• Requirements:
Recast all of the data below as a numbered list with no blank lines, and leave the pictures out of your answer.

Data records
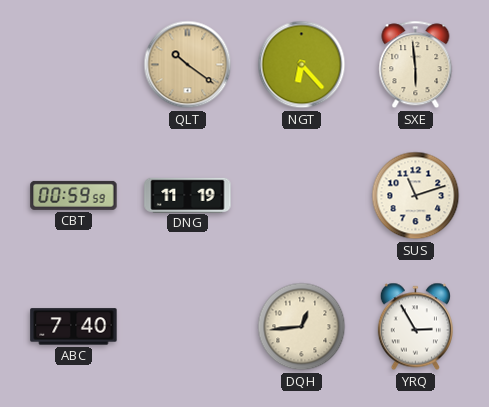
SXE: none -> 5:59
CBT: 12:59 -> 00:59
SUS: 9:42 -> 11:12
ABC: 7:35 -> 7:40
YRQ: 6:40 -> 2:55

• Complete output:
1. SXE: none -> 5:59
2. CBT: 12:59 -> 00:59
3. SUS: 9:42 -> 11:12
4. ABC: 7:35 -> 7:40
5. YRQ: 6:40 -> 2:55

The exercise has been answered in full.